In the entries that follow, identify the line containing "(155, 382) = (431, 604): none" and return it together with all later lines, exactly as they appear.

▶ LISTED RECORDS

*****

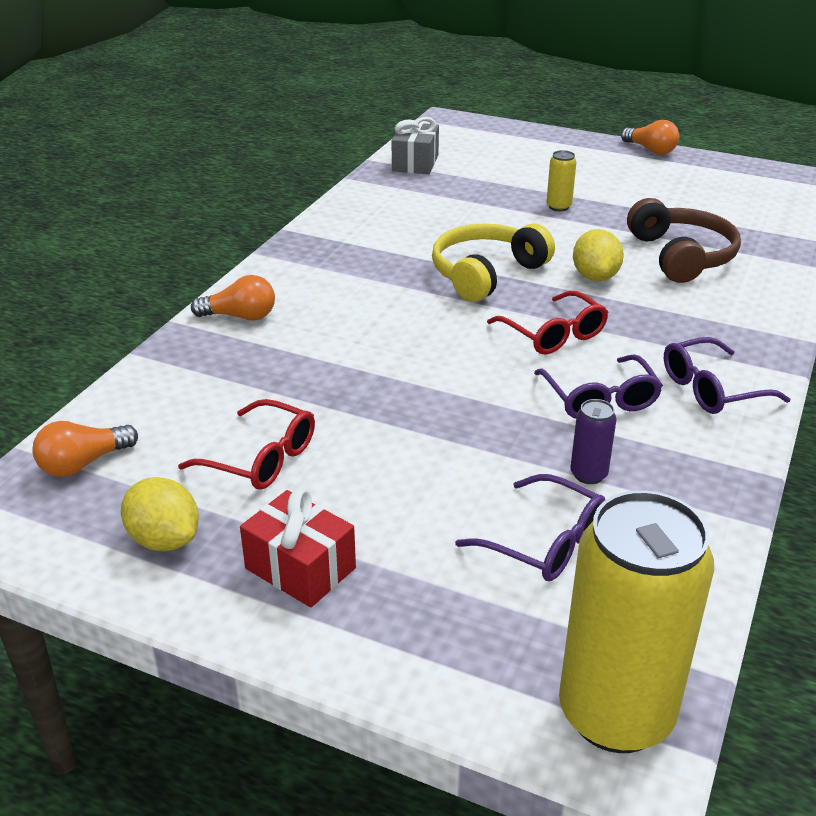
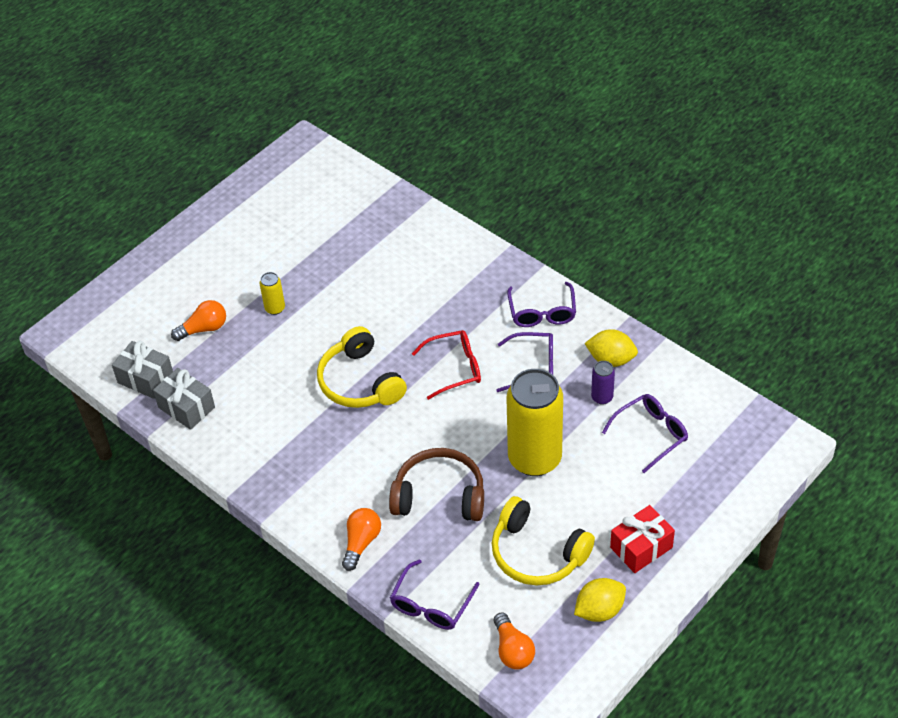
camera: 70 degrees left, 15 degrees up
(155, 382) = (431, 604): none -> purple glasses
(260, 458) = (537, 553): red glasses -> yellow headphones
(389, 187) = (186, 407): none -> grey gift
(595, 277) = (390, 322): yellow lemon -> yellow lemon (611, 359)
(615, 714) = (768, 442): yellow can -> yellow can (534, 458)
(650, 150) = (202, 218): orange light bulb -> orange light bulb (204, 329)
(681, 256) = (382, 266): brown headphones -> brown headphones (439, 496)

*****

▶ SOLUTION TO THE PROBLEM
(155, 382) = (431, 604): none -> purple glasses
(260, 458) = (537, 553): red glasses -> yellow headphones
(389, 187) = (186, 407): none -> grey gift
(595, 277) = (390, 322): yellow lemon -> yellow lemon (611, 359)
(615, 714) = (768, 442): yellow can -> yellow can (534, 458)
(650, 150) = (202, 218): orange light bulb -> orange light bulb (204, 329)
(681, 256) = (382, 266): brown headphones -> brown headphones (439, 496)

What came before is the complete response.